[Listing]
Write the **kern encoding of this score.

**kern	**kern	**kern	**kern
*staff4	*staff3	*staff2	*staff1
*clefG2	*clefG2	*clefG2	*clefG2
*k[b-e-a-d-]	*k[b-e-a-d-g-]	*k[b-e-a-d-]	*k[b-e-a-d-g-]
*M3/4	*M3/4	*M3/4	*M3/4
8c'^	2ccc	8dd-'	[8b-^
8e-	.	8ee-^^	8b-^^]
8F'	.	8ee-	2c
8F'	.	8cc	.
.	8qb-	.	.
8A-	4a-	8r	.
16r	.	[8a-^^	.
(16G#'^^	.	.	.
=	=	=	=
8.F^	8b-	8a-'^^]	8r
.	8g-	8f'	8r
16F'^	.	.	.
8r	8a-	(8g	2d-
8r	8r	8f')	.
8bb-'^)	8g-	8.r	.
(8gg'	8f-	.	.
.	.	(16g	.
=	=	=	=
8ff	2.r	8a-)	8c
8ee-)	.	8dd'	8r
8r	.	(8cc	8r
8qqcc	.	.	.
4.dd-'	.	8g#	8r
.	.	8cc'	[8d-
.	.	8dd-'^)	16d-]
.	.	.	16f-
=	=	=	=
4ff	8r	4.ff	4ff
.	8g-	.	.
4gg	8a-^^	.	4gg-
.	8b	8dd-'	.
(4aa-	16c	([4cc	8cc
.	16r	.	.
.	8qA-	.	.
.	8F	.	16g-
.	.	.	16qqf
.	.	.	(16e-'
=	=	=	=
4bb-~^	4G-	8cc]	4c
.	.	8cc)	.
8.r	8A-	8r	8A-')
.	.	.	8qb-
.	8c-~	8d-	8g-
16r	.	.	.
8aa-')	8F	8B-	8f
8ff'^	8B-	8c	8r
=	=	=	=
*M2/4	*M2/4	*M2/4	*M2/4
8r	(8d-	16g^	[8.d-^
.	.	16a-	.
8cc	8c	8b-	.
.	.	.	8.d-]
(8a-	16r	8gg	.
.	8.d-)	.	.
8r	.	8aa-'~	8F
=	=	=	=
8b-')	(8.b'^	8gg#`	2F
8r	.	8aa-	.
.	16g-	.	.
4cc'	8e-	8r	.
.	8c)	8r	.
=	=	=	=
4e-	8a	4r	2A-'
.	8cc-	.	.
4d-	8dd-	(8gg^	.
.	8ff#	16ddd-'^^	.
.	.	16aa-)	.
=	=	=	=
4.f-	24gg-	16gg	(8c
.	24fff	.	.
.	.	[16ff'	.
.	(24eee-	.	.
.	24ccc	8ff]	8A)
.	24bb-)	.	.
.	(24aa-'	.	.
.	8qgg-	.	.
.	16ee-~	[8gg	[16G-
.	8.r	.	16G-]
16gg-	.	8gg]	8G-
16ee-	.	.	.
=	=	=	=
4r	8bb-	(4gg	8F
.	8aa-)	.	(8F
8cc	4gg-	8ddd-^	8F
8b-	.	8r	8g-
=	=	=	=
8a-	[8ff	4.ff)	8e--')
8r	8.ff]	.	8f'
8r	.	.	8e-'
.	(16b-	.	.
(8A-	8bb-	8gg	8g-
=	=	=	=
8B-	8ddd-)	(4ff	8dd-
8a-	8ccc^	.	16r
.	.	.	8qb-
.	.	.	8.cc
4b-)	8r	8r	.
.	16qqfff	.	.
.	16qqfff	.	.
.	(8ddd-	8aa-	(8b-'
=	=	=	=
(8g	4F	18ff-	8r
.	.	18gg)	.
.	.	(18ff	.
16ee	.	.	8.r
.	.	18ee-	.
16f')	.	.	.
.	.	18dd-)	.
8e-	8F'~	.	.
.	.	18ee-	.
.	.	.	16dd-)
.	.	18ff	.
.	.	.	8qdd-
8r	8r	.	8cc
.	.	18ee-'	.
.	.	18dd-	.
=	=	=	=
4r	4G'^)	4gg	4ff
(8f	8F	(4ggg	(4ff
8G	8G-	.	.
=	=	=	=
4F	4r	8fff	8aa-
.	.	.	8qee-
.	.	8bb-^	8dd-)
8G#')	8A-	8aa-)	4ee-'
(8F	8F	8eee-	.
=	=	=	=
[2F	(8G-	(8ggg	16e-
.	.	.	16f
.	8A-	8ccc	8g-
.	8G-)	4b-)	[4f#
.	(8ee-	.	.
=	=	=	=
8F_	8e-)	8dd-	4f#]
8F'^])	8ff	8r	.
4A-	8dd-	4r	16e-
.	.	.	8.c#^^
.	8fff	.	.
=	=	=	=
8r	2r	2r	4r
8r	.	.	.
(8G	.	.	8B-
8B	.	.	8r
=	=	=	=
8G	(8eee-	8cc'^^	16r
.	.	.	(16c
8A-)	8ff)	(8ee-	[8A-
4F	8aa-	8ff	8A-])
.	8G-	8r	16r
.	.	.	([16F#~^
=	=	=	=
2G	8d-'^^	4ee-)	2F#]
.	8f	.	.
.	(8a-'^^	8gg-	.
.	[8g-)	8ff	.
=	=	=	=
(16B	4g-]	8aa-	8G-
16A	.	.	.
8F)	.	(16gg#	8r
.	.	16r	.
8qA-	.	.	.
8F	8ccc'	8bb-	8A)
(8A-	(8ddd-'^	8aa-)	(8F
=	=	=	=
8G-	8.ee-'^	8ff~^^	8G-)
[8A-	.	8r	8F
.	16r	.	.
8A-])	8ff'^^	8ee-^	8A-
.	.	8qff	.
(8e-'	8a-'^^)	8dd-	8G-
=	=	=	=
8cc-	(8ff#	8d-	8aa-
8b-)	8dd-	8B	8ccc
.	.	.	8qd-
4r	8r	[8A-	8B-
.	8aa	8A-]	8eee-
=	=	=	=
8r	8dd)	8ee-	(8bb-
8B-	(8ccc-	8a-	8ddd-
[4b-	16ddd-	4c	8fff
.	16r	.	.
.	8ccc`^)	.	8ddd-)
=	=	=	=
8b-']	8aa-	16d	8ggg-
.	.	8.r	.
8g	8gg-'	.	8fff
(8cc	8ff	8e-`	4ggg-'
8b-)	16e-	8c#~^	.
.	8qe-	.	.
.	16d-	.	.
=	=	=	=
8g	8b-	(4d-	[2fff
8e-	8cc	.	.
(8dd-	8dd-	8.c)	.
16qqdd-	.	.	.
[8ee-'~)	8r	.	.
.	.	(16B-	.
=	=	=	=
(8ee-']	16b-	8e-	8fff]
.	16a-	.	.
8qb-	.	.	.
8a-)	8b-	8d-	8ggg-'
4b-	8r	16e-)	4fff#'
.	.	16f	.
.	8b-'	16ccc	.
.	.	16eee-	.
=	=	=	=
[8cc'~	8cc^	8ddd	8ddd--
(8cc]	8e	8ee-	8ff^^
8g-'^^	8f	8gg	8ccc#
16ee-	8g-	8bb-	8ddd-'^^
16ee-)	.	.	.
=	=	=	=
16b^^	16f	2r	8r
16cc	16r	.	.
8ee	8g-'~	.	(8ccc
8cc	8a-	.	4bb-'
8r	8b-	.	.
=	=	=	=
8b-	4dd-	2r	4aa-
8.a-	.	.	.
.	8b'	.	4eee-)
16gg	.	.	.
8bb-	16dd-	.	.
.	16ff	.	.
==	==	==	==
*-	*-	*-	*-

## [PROBLEM DETAILS]
Extract every line of the listing above that contains the string "kern".

## [ANSWER BELOW]
Write the **kern encoding of this score.
**kern	**kern	**kern	**kern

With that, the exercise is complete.